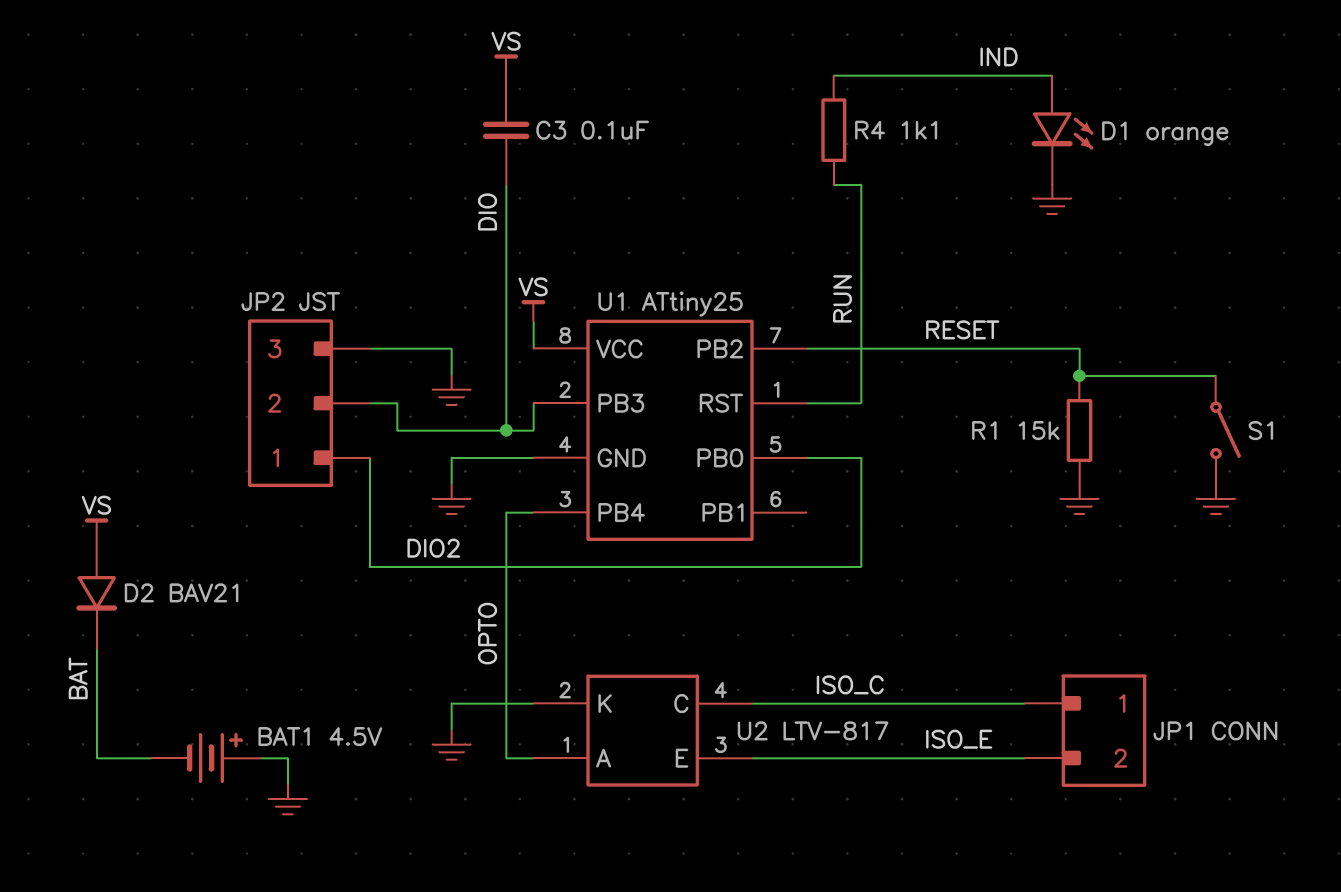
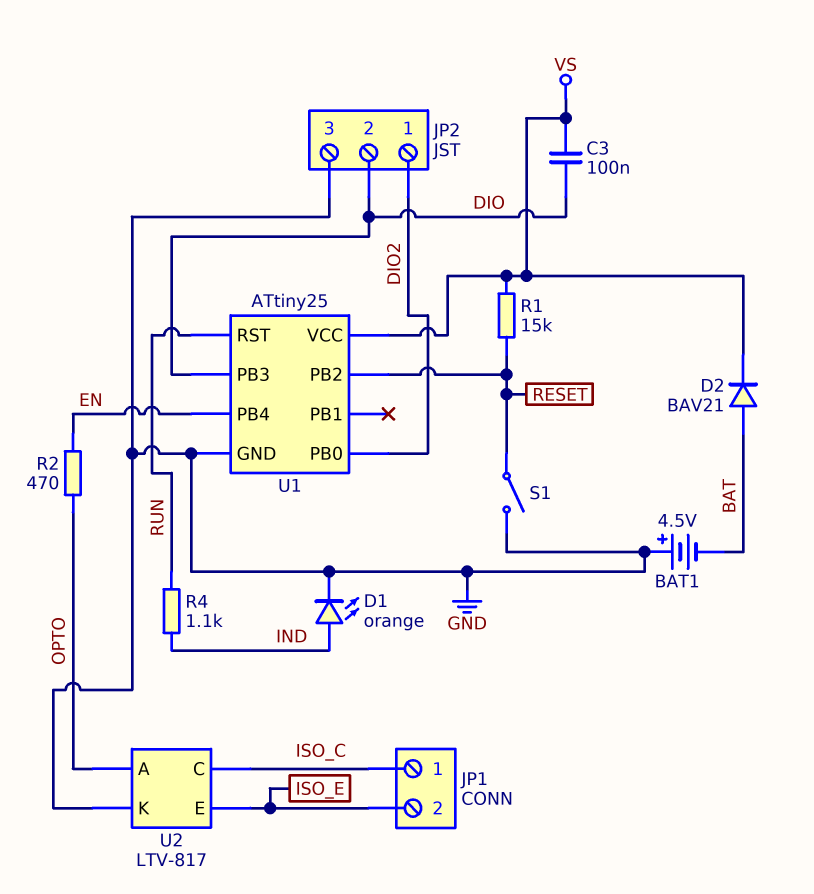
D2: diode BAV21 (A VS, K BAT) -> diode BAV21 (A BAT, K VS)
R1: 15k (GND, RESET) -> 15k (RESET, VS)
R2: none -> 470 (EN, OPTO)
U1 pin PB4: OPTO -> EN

...

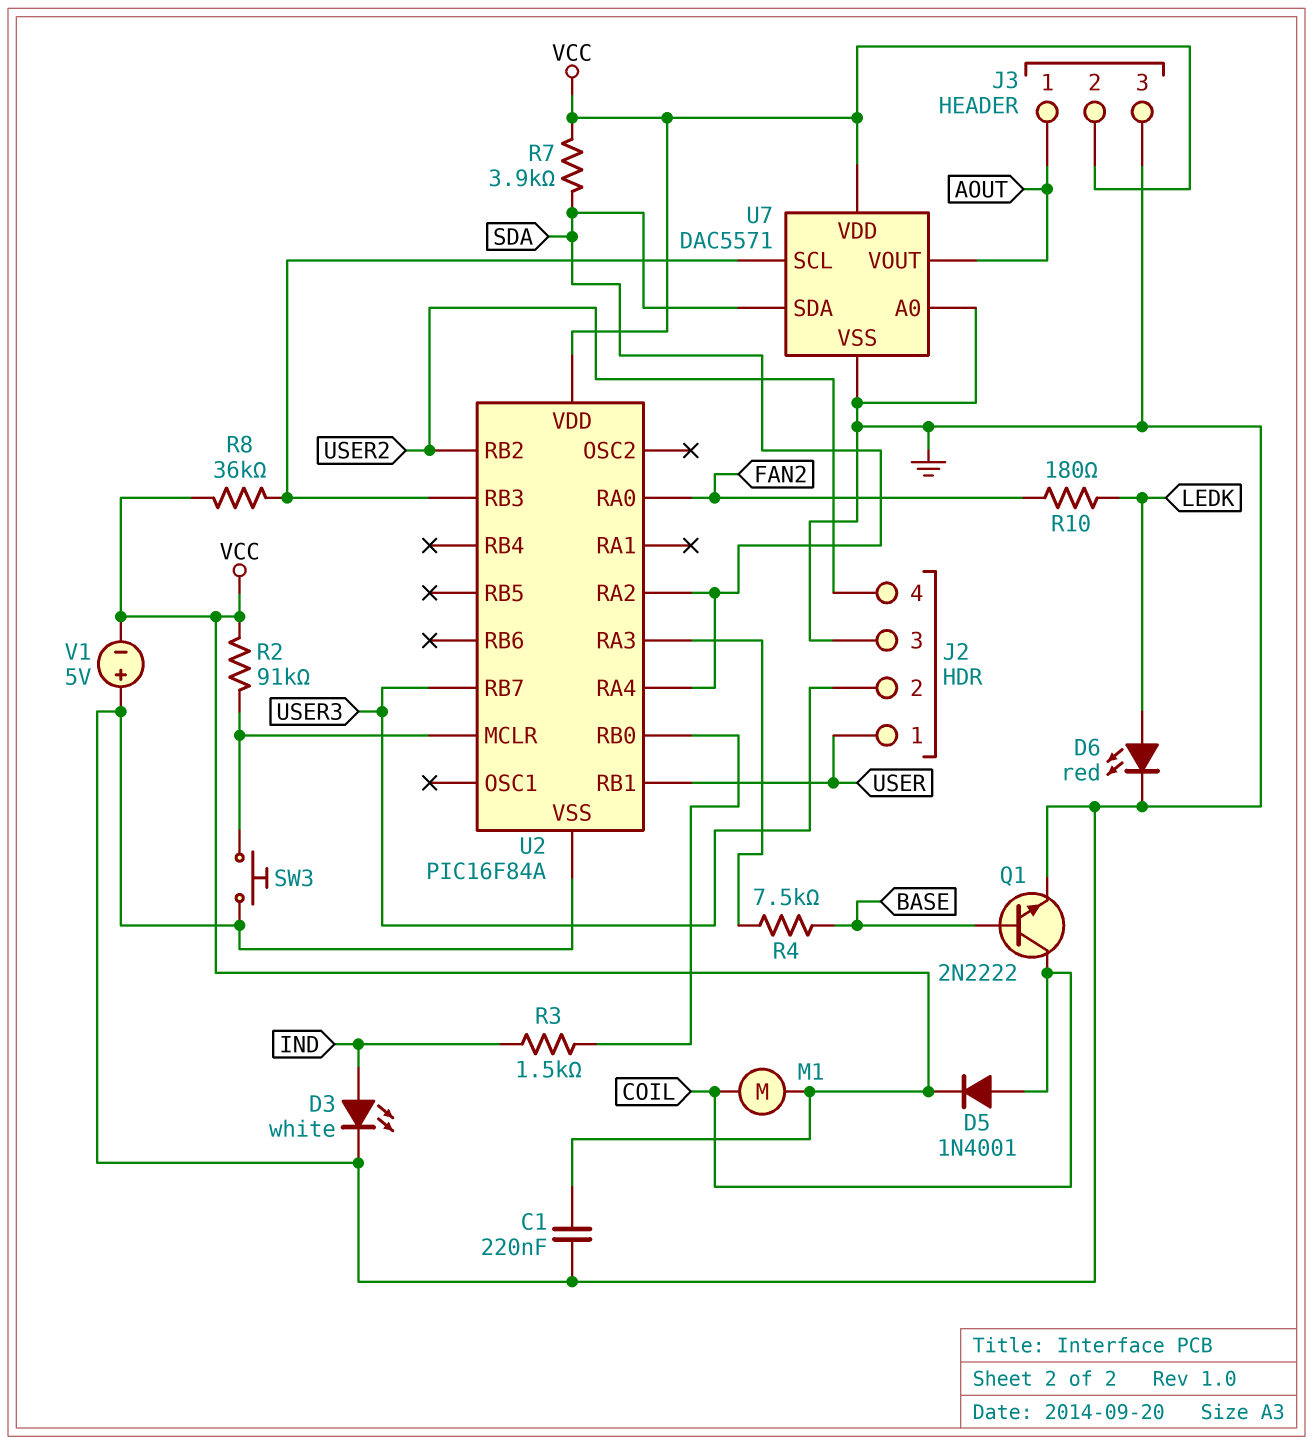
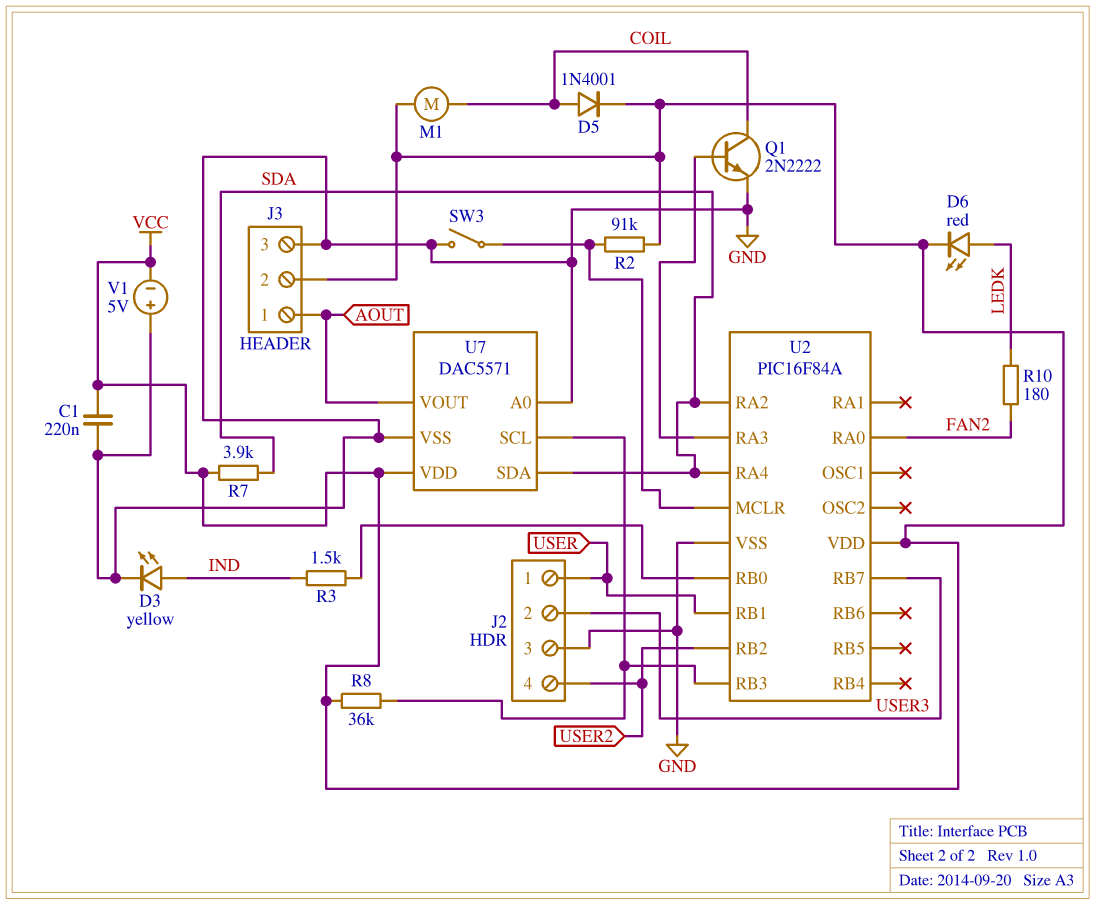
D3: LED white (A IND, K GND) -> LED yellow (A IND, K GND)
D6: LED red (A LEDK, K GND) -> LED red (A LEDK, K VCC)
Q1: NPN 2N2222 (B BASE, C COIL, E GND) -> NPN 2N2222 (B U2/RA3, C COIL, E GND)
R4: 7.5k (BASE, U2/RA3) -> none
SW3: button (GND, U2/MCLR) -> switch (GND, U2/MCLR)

--- Your instructions ---
Scan the entries above for the line containing "D2: diode BAV21", and copy it and all lines after it exactly, down to and including the line containing "U1 pin PB4: OPTO -> EN".

--- Solution to the exercise ---
D2: diode BAV21 (A VS, K BAT) -> diode BAV21 (A BAT, K VS)
R1: 15k (GND, RESET) -> 15k (RESET, VS)
R2: none -> 470 (EN, OPTO)
U1 pin PB4: OPTO -> EN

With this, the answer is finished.